**Required work:** Search term "spinning": please copy every line of the records below that contains it.

[Opening Stored data section]

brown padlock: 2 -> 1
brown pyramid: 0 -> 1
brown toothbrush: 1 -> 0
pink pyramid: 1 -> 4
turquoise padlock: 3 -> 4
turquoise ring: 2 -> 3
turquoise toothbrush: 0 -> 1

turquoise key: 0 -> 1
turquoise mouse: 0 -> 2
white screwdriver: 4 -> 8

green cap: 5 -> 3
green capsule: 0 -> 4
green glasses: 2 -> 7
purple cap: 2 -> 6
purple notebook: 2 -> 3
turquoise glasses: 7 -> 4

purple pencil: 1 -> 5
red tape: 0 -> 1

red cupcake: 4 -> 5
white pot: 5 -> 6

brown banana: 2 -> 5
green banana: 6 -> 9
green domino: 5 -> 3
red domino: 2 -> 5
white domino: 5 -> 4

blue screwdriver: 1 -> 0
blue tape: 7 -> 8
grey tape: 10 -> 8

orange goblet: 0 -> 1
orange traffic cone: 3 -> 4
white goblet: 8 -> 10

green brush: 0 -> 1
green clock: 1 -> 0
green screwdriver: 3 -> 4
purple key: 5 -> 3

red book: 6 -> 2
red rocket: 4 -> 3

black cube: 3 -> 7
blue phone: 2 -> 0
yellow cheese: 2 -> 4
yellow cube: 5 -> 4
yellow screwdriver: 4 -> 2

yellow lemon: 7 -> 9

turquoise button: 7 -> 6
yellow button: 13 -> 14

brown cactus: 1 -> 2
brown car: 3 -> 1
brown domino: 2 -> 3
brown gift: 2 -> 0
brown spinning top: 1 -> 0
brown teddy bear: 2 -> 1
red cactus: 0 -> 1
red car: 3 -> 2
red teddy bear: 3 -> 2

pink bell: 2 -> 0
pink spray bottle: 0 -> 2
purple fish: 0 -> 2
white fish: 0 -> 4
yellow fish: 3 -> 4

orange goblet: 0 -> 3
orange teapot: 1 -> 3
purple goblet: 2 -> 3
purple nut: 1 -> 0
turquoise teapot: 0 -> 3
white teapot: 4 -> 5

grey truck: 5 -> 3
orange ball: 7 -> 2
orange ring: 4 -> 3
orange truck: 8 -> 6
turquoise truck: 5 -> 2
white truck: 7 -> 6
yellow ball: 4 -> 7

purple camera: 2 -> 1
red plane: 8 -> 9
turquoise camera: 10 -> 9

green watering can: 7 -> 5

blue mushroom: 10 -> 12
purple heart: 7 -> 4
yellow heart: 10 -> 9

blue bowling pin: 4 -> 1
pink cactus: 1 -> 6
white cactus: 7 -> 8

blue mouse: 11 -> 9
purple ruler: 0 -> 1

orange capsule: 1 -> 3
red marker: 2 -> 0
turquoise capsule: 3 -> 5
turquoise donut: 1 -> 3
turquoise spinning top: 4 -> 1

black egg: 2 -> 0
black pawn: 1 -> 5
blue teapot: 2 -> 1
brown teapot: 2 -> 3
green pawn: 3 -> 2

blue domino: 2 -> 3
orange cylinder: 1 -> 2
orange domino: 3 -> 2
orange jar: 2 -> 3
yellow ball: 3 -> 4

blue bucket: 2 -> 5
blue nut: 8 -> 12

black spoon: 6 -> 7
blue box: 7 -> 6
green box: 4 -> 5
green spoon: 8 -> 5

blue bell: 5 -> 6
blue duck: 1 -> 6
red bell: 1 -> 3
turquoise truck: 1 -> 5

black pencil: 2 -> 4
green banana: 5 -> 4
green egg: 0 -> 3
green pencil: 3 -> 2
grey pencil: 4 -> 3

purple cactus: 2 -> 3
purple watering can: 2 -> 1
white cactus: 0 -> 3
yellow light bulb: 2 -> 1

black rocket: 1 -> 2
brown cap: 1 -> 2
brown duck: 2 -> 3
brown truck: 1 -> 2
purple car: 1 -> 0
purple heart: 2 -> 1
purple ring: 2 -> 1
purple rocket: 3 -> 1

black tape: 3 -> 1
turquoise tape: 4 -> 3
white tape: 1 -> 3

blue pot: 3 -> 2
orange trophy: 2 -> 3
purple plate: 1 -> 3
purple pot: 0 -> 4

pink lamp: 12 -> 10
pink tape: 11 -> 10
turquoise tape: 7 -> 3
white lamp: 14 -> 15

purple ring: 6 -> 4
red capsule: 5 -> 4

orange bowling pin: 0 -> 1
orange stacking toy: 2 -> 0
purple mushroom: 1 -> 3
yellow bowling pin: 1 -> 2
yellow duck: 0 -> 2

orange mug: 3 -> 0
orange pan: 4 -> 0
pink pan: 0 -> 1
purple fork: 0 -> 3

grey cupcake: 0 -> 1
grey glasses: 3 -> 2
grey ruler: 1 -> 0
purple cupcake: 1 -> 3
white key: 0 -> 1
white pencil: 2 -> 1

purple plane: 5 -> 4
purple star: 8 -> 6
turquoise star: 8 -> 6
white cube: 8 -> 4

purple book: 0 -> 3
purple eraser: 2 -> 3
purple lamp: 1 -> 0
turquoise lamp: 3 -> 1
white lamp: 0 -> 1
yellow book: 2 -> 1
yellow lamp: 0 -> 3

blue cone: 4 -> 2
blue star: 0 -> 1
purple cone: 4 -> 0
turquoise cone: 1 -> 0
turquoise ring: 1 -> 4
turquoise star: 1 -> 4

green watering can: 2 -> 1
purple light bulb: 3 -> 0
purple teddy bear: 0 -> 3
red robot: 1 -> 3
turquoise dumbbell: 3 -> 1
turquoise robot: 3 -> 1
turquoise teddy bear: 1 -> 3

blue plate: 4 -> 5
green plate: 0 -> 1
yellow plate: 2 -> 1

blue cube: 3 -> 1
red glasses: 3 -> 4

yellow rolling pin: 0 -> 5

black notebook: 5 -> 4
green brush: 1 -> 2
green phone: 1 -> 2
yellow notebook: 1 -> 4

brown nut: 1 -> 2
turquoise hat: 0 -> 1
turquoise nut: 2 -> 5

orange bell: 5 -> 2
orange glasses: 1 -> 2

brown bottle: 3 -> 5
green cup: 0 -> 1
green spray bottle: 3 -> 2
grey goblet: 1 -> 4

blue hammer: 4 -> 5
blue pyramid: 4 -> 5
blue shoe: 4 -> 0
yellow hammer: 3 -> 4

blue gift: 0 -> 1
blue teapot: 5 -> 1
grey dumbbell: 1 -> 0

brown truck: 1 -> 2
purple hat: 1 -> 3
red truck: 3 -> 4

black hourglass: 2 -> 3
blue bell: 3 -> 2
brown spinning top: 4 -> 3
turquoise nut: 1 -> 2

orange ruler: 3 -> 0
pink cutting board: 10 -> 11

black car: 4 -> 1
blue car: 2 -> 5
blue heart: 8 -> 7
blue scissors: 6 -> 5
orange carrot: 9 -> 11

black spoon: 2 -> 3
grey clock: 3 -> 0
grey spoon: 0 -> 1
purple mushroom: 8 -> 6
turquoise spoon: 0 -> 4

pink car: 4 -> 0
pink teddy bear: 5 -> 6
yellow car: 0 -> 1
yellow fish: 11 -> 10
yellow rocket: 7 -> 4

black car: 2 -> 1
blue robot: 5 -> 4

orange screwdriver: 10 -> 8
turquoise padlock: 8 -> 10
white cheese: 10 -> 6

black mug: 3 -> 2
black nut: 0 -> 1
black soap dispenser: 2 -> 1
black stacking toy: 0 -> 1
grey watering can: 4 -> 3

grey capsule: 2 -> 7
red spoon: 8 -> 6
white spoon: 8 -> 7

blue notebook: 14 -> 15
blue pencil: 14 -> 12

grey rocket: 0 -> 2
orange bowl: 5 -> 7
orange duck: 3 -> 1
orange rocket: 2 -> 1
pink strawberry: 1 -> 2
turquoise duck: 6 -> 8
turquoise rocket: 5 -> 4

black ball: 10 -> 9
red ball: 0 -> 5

[Closing Stored data section]

**Task response:**
brown spinning top: 1 -> 0
turquoise spinning top: 4 -> 1
brown spinning top: 4 -> 3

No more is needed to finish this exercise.